Exercise = The line holding "L1: none -> 47mH (CTL, SUM)" and all lines that follow it to the end of the data: return these exactly, and nothing more.
[[ Working data open ]]
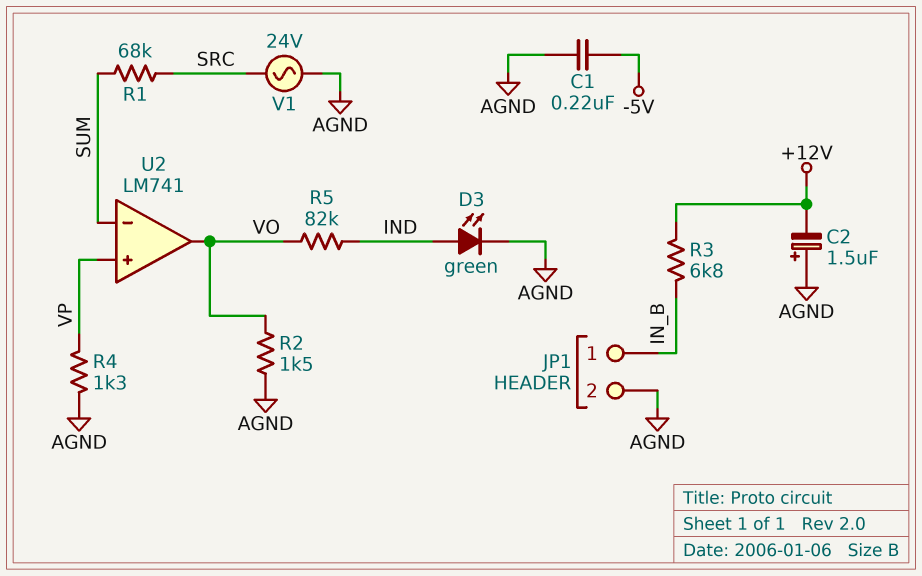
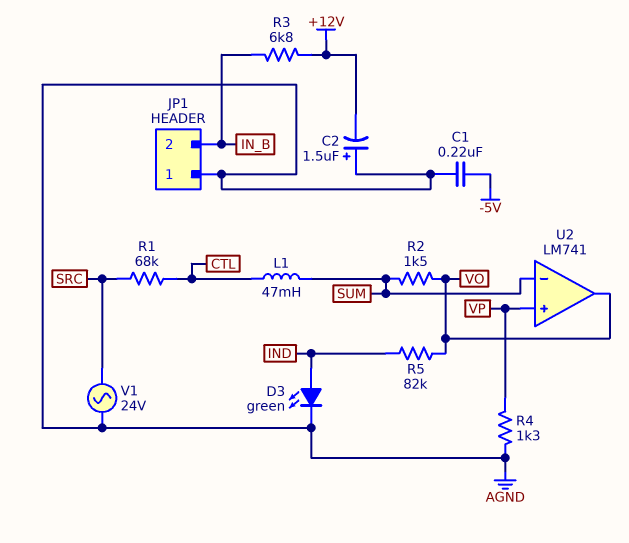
JP1 pin 1: IN_B -> AGND
JP1 pin 2: AGND -> IN_B
L1: none -> 47mH (CTL, SUM)
R1: 68k (SRC, SUM) -> 68k (CTL, SRC)
R2: 1.5k (AGND, VO) -> 1.5k (SUM, VO)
[[ Working data closed ]]
Response for this exercise =
L1: none -> 47mH (CTL, SUM)
R1: 68k (SRC, SUM) -> 68k (CTL, SRC)
R2: 1.5k (AGND, VO) -> 1.5k (SUM, VO)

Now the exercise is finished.